Provided data -
- Opening Delimiter -
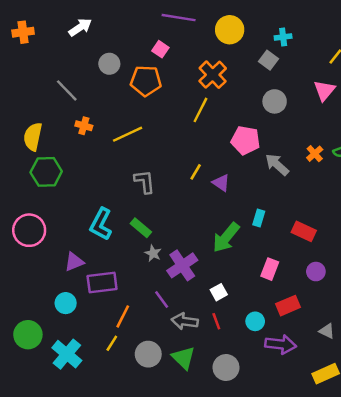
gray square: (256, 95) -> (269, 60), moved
- Closing Delimiter -
- Opening Delimiter -
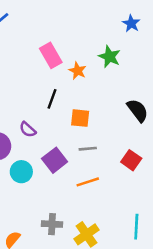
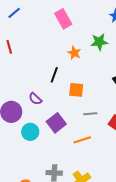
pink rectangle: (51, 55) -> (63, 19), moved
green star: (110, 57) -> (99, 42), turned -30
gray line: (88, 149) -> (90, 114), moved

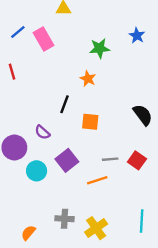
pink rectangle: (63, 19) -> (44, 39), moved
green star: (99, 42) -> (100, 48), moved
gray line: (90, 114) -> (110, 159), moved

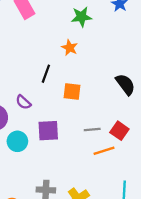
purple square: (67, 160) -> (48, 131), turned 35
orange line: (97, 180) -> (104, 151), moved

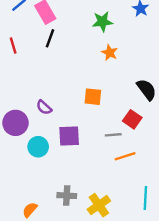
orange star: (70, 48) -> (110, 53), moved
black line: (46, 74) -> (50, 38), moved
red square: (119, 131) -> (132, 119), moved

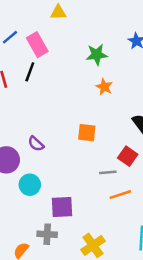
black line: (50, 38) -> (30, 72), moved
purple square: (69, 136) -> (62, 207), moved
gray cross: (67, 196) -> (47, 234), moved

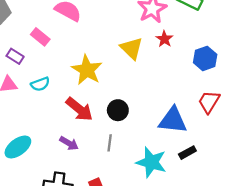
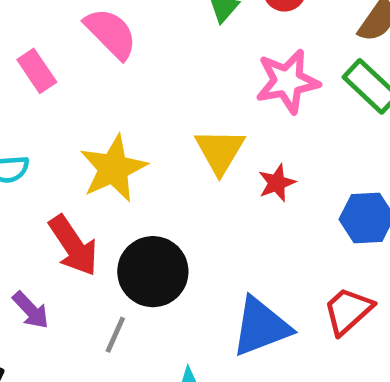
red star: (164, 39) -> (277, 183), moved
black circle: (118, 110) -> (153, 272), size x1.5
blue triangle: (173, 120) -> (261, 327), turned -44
- Closing Delimiter -
- Opening Delimiter -
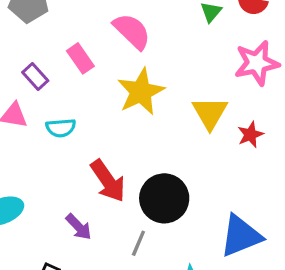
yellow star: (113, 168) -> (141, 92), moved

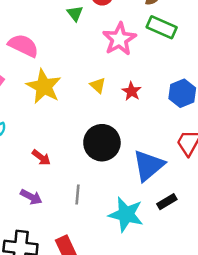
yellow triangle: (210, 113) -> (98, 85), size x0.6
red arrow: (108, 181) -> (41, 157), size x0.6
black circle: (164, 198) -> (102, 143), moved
- Closing Delimiter -
Exercise - Each line above with the word "triangle" needs to be copied.

Expected answer -
blue triangle: (173, 120) -> (261, 327), turned -44
yellow triangle: (210, 113) -> (98, 85), size x0.6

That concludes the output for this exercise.